▶ What you are asked to do:
Go through the material below and count the lines containing the word "plate". Give that number by itself.

▶ Records to use:
§ §

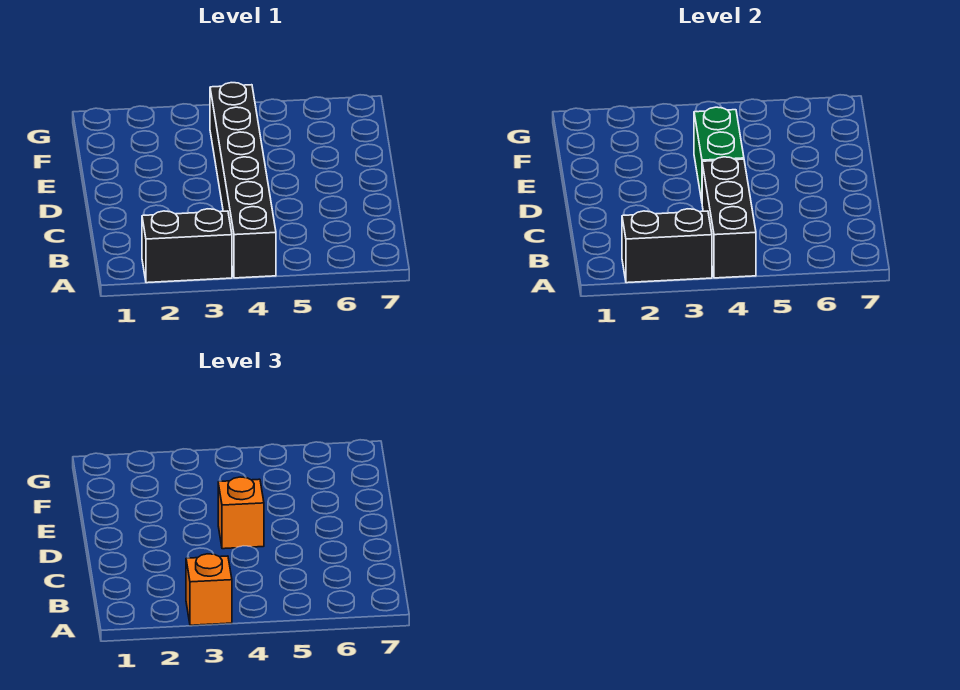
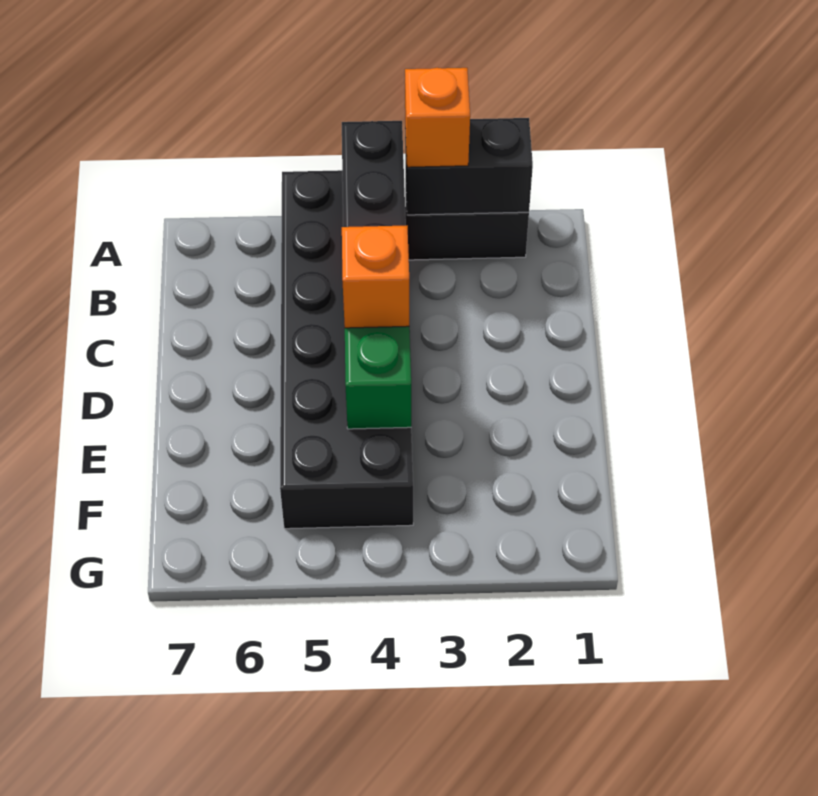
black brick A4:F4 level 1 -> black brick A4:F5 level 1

§ §

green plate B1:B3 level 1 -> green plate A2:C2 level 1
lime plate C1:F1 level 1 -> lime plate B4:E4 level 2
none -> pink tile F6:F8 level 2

§ §

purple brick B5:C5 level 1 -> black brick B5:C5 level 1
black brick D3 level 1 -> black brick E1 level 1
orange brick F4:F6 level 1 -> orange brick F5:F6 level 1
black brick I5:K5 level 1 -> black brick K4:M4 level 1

§ §

▶ Exercise solution:
2